(Scene comparison data)
□ □ □ □

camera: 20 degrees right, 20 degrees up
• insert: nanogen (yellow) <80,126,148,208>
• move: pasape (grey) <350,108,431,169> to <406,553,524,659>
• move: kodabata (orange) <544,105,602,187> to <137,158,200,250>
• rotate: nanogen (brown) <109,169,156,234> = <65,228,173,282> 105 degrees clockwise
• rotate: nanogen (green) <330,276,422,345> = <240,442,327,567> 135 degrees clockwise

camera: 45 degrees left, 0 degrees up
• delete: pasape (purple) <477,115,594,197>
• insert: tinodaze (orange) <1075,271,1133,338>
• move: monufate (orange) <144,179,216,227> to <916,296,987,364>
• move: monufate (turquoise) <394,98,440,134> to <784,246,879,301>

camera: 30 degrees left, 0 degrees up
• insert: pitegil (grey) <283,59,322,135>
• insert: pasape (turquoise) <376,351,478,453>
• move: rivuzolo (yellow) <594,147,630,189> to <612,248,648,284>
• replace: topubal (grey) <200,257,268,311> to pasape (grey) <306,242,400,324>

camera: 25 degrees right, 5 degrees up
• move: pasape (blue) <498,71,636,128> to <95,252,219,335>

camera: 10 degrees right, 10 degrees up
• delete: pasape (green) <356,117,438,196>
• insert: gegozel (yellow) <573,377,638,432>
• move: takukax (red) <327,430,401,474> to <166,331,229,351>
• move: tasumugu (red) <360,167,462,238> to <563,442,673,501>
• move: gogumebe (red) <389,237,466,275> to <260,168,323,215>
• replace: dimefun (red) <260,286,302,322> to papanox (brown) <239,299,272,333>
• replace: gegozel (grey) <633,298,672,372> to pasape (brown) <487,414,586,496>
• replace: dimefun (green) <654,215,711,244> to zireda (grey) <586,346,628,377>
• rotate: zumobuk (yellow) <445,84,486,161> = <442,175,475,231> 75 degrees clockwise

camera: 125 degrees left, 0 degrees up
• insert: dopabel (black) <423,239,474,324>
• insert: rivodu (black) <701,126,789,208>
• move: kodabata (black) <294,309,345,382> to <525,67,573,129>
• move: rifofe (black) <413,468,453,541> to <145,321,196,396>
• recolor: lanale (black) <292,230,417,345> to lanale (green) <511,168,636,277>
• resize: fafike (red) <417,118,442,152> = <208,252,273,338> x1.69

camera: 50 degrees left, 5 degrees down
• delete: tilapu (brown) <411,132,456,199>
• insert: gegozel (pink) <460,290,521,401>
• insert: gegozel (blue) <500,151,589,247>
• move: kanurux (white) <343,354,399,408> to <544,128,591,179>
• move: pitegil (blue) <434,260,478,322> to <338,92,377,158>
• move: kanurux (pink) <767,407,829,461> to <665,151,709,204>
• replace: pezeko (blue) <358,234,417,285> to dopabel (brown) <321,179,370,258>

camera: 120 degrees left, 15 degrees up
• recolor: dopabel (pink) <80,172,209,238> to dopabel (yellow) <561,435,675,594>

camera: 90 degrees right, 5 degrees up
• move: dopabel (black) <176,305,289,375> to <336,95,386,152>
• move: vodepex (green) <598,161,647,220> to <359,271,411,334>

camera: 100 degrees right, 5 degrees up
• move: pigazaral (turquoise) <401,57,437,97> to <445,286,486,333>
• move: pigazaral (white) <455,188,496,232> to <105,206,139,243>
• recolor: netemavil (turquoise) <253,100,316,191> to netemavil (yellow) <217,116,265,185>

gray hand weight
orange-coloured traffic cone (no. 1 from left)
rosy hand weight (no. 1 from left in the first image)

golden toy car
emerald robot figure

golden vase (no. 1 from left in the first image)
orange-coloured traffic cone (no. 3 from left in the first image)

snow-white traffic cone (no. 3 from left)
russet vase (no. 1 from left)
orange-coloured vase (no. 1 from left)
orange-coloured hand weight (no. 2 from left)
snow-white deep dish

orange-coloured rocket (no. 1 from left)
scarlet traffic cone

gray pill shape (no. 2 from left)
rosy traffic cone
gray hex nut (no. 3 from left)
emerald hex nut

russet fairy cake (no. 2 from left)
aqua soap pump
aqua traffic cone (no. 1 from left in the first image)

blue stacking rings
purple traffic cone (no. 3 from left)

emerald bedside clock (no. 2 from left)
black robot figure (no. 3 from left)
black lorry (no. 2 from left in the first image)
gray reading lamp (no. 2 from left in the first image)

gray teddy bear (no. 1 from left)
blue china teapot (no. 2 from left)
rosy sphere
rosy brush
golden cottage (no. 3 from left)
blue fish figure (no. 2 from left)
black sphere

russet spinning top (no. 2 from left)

□ □ □ □

Reproduce all the entries verbatim, leaving nothing out.

# OUTPUT OF THE EXERCISE
camera: 20 degrees right, 20 degrees up
• insert: nanogen (yellow) <80,126,148,208>
• move: pasape (grey) <350,108,431,169> to <406,553,524,659>
• move: kodabata (orange) <544,105,602,187> to <137,158,200,250>
• rotate: nanogen (brown) <109,169,156,234> = <65,228,173,282> 105 degrees clockwise
• rotate: nanogen (green) <330,276,422,345> = <240,442,327,567> 135 degrees clockwise

camera: 45 degrees left, 0 degrees up
• delete: pasape (purple) <477,115,594,197>
• insert: tinodaze (orange) <1075,271,1133,338>
• move: monufate (orange) <144,179,216,227> to <916,296,987,364>
• move: monufate (turquoise) <394,98,440,134> to <784,246,879,301>

camera: 30 degrees left, 0 degrees up
• insert: pitegil (grey) <283,59,322,135>
• insert: pasape (turquoise) <376,351,478,453>
• move: rivuzolo (yellow) <594,147,630,189> to <612,248,648,284>
• replace: topubal (grey) <200,257,268,311> to pasape (grey) <306,242,400,324>

camera: 25 degrees right, 5 degrees up
• move: pasape (blue) <498,71,636,128> to <95,252,219,335>

camera: 10 degrees right, 10 degrees up
• delete: pasape (green) <356,117,438,196>
• insert: gegozel (yellow) <573,377,638,432>
• move: takukax (red) <327,430,401,474> to <166,331,229,351>
• move: tasumugu (red) <360,167,462,238> to <563,442,673,501>
• move: gogumebe (red) <389,237,466,275> to <260,168,323,215>
• replace: dimefun (red) <260,286,302,322> to papanox (brown) <239,299,272,333>
• replace: gegozel (grey) <633,298,672,372> to pasape (brown) <487,414,586,496>
• replace: dimefun (green) <654,215,711,244> to zireda (grey) <586,346,628,377>
• rotate: zumobuk (yellow) <445,84,486,161> = <442,175,475,231> 75 degrees clockwise

camera: 125 degrees left, 0 degrees up
• insert: dopabel (black) <423,239,474,324>
• insert: rivodu (black) <701,126,789,208>
• move: kodabata (black) <294,309,345,382> to <525,67,573,129>
• move: rifofe (black) <413,468,453,541> to <145,321,196,396>
• recolor: lanale (black) <292,230,417,345> to lanale (green) <511,168,636,277>
• resize: fafike (red) <417,118,442,152> = <208,252,273,338> x1.69

camera: 50 degrees left, 5 degrees down
• delete: tilapu (brown) <411,132,456,199>
• insert: gegozel (pink) <460,290,521,401>
• insert: gegozel (blue) <500,151,589,247>
• move: kanurux (white) <343,354,399,408> to <544,128,591,179>
• move: pitegil (blue) <434,260,478,322> to <338,92,377,158>
• move: kanurux (pink) <767,407,829,461> to <665,151,709,204>
• replace: pezeko (blue) <358,234,417,285> to dopabel (brown) <321,179,370,258>

camera: 120 degrees left, 15 degrees up
• recolor: dopabel (pink) <80,172,209,238> to dopabel (yellow) <561,435,675,594>

camera: 90 degrees right, 5 degrees up
• move: dopabel (black) <176,305,289,375> to <336,95,386,152>
• move: vodepex (green) <598,161,647,220> to <359,271,411,334>

camera: 100 degrees right, 5 degrees up
• move: pigazaral (turquoise) <401,57,437,97> to <445,286,486,333>
• move: pigazaral (white) <455,188,496,232> to <105,206,139,243>
• recolor: netemavil (turquoise) <253,100,316,191> to netemavil (yellow) <217,116,265,185>

gray hand weight
orange-coloured traffic cone (no. 1 from left)
rosy hand weight (no. 1 from left in the first image)

golden toy car
emerald robot figure

golden vase (no. 1 from left in the first image)
orange-coloured traffic cone (no. 3 from left in the first image)

snow-white traffic cone (no. 3 from left)
russet vase (no. 1 from left)
orange-coloured vase (no. 1 from left)
orange-coloured hand weight (no. 2 from left)
snow-white deep dish

orange-coloured rocket (no. 1 from left)
scarlet traffic cone

gray pill shape (no. 2 from left)
rosy traffic cone
gray hex nut (no. 3 from left)
emerald hex nut

russet fairy cake (no. 2 from left)
aqua soap pump
aqua traffic cone (no. 1 from left in the first image)

blue stacking rings
purple traffic cone (no. 3 from left)

emerald bedside clock (no. 2 from left)
black robot figure (no. 3 from left)
black lorry (no. 2 from left in the first image)
gray reading lamp (no. 2 from left in the first image)

gray teddy bear (no. 1 from left)
blue china teapot (no. 2 from left)
rosy sphere
rosy brush
golden cottage (no. 3 from left)
blue fish figure (no. 2 from left)
black sphere

russet spinning top (no. 2 from left)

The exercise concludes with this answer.